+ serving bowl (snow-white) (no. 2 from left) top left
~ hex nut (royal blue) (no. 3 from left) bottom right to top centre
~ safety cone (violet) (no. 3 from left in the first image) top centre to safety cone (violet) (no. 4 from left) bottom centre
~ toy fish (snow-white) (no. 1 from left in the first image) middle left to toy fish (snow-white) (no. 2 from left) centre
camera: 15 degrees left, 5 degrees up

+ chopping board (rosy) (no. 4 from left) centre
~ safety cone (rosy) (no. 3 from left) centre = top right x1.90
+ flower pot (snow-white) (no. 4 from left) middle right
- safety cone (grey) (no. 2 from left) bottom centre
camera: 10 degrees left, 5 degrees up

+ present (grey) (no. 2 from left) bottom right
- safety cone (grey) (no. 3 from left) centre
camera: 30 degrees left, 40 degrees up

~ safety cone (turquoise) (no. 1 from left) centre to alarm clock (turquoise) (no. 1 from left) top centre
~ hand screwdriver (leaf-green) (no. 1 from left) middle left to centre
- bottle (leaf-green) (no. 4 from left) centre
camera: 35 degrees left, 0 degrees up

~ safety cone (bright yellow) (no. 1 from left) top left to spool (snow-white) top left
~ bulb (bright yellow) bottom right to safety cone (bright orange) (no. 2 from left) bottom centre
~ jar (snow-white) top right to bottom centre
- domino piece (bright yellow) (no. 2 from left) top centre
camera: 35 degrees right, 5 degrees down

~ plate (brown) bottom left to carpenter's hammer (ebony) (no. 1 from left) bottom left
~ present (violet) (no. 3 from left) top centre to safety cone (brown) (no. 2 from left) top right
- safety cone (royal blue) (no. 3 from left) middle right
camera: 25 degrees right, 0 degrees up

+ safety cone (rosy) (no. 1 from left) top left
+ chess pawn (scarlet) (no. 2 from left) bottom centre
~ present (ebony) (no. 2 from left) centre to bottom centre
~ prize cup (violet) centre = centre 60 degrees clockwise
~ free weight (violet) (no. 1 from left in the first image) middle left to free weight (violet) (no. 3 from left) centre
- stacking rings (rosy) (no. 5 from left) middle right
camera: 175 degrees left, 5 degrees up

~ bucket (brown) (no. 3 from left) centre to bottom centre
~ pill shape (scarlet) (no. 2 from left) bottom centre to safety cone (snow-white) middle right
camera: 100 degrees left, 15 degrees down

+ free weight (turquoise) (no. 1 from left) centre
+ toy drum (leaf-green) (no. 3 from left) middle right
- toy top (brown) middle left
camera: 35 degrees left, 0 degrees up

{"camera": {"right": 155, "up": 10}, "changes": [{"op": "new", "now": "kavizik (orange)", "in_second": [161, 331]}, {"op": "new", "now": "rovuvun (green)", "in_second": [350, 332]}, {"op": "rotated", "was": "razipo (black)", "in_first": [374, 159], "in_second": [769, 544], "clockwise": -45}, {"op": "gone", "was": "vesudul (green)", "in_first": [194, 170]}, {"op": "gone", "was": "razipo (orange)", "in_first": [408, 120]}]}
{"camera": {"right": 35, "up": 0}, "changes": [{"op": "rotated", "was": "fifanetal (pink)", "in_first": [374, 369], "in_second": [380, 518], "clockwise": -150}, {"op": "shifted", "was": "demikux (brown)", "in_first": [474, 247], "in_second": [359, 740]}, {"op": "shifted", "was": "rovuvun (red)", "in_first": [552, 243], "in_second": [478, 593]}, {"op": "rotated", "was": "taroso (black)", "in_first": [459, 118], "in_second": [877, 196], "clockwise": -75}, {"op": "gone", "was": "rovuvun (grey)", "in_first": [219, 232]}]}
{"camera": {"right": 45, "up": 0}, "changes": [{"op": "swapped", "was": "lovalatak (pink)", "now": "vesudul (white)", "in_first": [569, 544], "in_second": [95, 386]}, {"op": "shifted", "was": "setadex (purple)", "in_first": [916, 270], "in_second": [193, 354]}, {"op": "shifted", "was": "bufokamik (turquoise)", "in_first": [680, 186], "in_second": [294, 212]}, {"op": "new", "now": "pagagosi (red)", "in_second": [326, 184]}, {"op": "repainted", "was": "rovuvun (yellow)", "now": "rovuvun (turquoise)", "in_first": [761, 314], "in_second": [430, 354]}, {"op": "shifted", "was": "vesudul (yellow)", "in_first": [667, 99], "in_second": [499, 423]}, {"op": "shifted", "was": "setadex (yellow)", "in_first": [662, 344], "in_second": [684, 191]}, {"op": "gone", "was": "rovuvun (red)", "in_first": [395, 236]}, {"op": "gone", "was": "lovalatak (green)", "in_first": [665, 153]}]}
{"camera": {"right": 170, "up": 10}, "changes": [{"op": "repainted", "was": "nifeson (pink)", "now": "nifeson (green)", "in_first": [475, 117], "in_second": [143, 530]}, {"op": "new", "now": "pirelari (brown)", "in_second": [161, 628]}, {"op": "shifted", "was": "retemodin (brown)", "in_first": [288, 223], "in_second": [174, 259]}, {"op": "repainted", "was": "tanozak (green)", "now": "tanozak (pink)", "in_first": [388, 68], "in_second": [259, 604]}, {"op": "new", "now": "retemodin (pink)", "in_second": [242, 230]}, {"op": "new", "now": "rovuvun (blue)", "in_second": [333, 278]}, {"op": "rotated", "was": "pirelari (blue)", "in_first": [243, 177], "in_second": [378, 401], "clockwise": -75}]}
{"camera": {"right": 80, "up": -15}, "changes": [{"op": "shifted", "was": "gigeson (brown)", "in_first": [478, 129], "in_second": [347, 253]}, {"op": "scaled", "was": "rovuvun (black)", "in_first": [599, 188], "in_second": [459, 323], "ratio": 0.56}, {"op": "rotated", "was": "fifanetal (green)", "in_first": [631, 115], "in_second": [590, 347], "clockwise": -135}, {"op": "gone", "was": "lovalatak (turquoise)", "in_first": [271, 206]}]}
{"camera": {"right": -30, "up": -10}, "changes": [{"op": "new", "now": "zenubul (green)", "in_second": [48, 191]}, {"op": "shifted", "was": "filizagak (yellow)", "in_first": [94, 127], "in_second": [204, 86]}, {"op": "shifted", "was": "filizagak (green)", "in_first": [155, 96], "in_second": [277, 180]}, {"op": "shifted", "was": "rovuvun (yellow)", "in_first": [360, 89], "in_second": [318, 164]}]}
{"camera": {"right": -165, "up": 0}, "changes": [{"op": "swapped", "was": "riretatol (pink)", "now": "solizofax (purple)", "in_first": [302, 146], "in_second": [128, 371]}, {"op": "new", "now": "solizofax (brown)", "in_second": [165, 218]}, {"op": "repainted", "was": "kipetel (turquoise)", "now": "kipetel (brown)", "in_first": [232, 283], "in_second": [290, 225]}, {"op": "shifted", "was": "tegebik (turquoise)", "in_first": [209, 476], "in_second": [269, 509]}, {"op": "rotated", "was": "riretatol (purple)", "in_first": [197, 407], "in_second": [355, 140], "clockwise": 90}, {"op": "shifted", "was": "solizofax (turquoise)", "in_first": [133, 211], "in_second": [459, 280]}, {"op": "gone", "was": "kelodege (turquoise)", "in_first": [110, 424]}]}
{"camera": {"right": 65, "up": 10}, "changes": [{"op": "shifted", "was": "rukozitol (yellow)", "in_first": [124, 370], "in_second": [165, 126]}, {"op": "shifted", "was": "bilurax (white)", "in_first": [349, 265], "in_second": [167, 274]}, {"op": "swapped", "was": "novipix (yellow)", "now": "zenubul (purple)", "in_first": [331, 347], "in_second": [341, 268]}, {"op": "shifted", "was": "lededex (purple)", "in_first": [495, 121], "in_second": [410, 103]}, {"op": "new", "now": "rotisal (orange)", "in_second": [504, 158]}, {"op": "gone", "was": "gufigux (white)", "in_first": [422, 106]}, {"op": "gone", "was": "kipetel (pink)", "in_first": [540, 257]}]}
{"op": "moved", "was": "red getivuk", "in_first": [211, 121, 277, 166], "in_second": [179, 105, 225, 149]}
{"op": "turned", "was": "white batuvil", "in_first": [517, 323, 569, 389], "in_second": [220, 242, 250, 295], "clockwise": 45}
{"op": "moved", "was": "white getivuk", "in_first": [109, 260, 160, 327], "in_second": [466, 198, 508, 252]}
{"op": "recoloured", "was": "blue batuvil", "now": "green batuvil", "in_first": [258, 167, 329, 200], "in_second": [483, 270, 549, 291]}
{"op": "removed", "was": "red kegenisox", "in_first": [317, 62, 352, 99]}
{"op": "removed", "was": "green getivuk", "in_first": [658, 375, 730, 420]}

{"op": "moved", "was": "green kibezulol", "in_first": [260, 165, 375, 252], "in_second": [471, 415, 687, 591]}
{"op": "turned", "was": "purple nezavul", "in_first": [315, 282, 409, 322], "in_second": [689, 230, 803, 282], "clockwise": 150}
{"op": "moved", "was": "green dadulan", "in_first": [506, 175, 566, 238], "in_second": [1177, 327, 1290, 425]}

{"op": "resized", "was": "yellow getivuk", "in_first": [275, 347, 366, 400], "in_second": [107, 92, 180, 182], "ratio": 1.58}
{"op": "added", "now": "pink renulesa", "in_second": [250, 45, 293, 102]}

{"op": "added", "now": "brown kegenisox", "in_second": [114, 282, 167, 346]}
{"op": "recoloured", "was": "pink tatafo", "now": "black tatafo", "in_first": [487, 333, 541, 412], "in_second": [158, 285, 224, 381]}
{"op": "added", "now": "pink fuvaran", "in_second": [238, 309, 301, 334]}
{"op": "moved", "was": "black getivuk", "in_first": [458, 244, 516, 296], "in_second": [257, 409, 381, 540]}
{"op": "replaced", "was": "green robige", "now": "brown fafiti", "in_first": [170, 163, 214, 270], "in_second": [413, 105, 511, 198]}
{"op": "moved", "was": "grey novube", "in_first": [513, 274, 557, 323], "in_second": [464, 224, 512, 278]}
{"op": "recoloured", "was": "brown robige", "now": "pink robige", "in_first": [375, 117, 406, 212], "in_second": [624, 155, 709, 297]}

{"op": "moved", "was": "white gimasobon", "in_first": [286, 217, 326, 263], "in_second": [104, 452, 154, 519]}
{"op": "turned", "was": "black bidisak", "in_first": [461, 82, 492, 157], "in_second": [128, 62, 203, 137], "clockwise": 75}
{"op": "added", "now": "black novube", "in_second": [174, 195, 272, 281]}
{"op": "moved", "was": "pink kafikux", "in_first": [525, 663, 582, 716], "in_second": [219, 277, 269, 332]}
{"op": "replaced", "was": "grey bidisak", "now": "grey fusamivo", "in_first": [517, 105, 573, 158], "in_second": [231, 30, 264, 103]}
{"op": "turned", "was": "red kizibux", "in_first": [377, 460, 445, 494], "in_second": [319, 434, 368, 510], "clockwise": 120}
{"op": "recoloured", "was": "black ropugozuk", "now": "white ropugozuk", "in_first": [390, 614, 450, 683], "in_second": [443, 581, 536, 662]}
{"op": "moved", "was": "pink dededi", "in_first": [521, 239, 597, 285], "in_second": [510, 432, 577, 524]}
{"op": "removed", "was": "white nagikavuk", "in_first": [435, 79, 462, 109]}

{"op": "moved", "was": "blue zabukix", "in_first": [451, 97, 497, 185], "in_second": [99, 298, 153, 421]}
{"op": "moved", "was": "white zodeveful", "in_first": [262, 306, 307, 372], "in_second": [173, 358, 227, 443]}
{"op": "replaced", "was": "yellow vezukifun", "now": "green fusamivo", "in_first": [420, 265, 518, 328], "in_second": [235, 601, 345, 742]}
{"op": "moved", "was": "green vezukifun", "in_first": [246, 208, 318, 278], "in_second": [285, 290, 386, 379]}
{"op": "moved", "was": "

-------------------------

**REQUIREMENT**:
All lines that include the word "batuvil" must be copied from the material above.

**EXERCISE SOLUTION**:
{"op": "turned", "was": "white batuvil", "in_first": [517, 323, 569, 389], "in_second": [220, 242, 250, 295], "clockwise": 45}
{"op": "recoloured", "was": "blue batuvil", "now": "green batuvil", "in_first": [258, 167, 329, 200], "in_second": [483, 270, 549, 291]}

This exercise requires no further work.